◆ **What to do**
Exact transcription begins at the first line of the material below and ends with the line holding "black brick G2:H2"; pictures are skipped.

◆ **Task inputs**
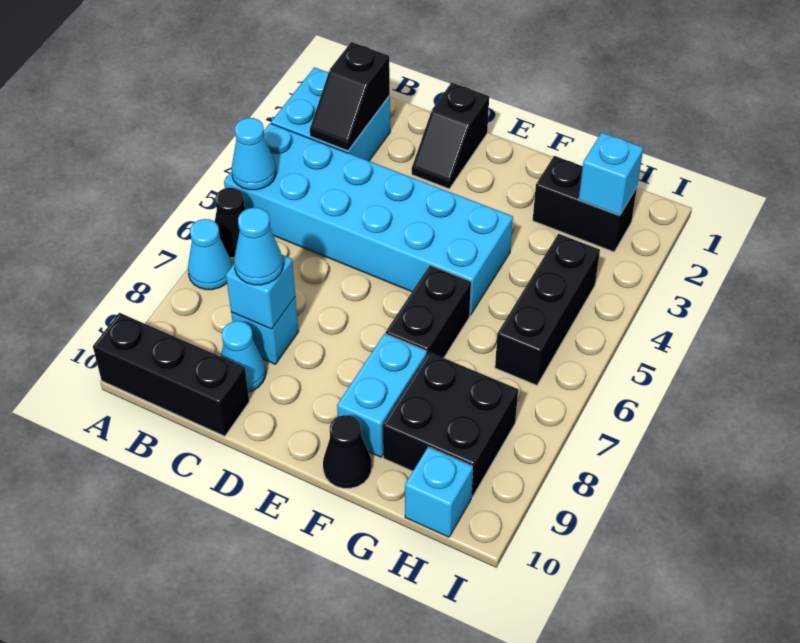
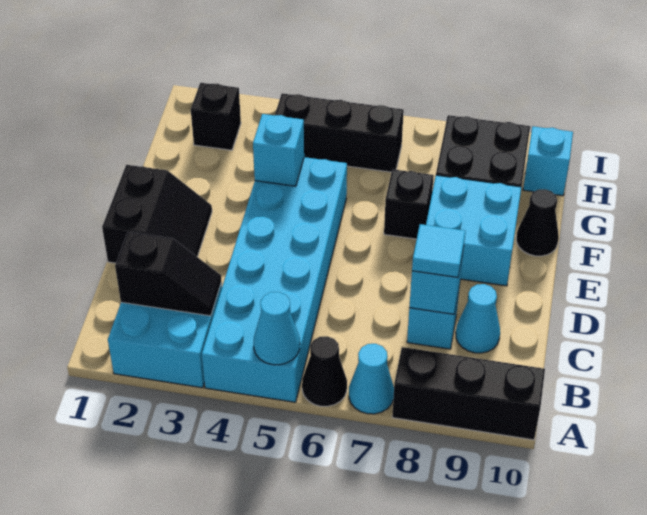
black brick A10:C10 level 1 -> black brick A8:A10 level 1
cyan cone C8 level 3 -> cyan tile C8 level 3
black slope D1:D2 level 1 top 1 -> black slope D1:E2 level 1 top 1
black brick F6:F7 level 1 -> black brick F7 level 1
cyan brick F8:F9 level 1 -> cyan brick E8:F9 level 1
black brick G2:H2 level 1 -> black brick H2 level 1
cyan brick H2 level 2 -> cyan brick F4 level 2

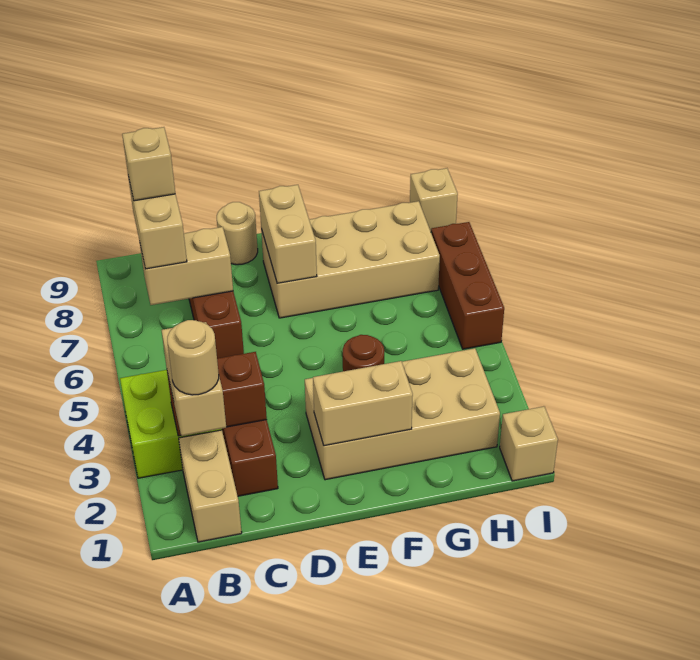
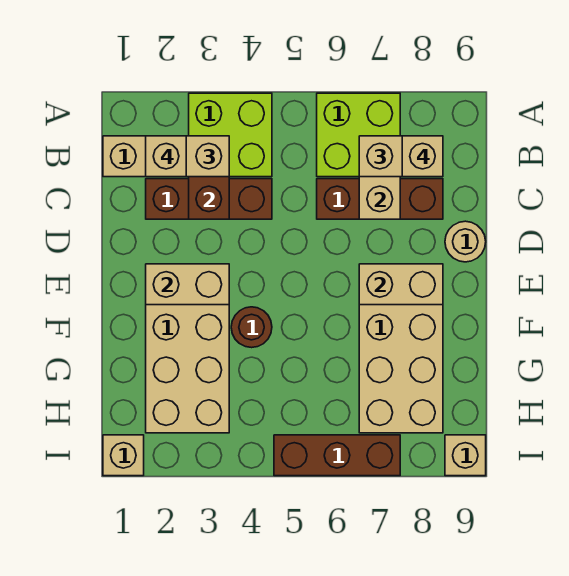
none -> lime brick A6:B7 level 1
tan round brick B2 level 4 -> tan brick B2 level 4
tan brick E2:F2 level 2 -> tan brick E2:E3 level 2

◆ **Solution for this task**
black brick A10:C10 level 1 -> black brick A8:A10 level 1
cyan cone C8 level 3 -> cyan tile C8 level 3
black slope D1:D2 level 1 top 1 -> black slope D1:E2 level 1 top 1
black brick F6:F7 level 1 -> black brick F7 level 1
cyan brick F8:F9 level 1 -> cyan brick E8:F9 level 1
black brick G2:H2 level 1 -> black brick H2 level 1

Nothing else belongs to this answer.